:: Problem requirements ::
Please gather every line in the records below that contains the word "orange". Case counts.

* BEGIN Data shown *

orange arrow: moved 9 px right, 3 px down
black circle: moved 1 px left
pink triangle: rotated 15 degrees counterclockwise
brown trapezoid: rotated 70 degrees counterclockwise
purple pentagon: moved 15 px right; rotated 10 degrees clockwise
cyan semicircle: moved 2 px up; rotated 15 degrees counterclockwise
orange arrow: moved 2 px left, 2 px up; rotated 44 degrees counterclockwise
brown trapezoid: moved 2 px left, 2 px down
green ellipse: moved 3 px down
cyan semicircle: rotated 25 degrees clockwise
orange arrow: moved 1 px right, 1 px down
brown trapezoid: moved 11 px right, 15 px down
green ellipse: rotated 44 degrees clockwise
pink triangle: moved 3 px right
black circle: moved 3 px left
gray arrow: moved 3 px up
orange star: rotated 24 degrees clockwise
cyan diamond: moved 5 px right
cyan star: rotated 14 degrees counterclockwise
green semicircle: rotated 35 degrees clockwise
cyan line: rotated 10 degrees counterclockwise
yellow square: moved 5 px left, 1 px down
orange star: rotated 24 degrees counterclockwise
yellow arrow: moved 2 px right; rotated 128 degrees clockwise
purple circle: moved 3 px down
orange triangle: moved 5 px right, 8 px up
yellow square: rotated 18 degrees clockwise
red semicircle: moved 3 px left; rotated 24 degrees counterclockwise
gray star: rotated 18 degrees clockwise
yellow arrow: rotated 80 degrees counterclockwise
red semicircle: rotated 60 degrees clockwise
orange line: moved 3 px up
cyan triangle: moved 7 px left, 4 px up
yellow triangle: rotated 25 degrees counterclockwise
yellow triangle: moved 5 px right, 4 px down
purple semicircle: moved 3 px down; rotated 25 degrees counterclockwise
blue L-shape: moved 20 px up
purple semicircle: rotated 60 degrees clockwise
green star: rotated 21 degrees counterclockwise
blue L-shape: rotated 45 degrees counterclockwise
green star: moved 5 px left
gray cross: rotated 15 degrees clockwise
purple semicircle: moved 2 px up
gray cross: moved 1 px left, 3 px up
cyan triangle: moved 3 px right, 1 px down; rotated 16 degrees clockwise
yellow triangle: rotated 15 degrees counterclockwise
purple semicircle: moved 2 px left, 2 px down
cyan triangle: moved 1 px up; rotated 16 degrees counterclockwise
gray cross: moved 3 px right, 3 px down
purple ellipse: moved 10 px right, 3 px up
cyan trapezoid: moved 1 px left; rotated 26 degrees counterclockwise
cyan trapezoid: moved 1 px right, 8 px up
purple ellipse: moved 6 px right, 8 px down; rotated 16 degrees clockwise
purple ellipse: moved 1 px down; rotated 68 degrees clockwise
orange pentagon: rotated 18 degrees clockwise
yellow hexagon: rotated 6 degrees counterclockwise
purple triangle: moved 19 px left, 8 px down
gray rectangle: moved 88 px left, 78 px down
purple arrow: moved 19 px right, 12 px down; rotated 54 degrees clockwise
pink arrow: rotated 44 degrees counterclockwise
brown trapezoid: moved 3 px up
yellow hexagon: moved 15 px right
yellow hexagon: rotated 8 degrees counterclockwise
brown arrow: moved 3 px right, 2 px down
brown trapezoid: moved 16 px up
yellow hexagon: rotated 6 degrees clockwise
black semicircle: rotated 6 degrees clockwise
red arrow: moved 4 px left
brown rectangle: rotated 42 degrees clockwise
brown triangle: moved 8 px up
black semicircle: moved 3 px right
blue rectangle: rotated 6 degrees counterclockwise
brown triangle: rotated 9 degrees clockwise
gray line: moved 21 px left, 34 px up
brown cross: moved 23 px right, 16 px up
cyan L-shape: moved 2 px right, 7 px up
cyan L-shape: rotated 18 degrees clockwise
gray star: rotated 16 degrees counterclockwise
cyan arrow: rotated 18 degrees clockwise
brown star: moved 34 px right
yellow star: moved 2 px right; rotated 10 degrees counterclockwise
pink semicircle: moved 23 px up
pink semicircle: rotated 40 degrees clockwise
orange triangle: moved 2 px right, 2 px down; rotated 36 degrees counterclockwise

* END Data shown *

:: Solution for this task ::
orange arrow: moved 9 px right, 3 px down
orange arrow: moved 2 px left, 2 px up; rotated 44 degrees counterclockwise
orange arrow: moved 1 px right, 1 px down
orange star: rotated 24 degrees clockwise
orange star: rotated 24 degrees counterclockwise
orange triangle: moved 5 px right, 8 px up
orange line: moved 3 px up
orange pentagon: rotated 18 degrees clockwise
orange triangle: moved 2 px right, 2 px down; rotated 36 degrees counterclockwise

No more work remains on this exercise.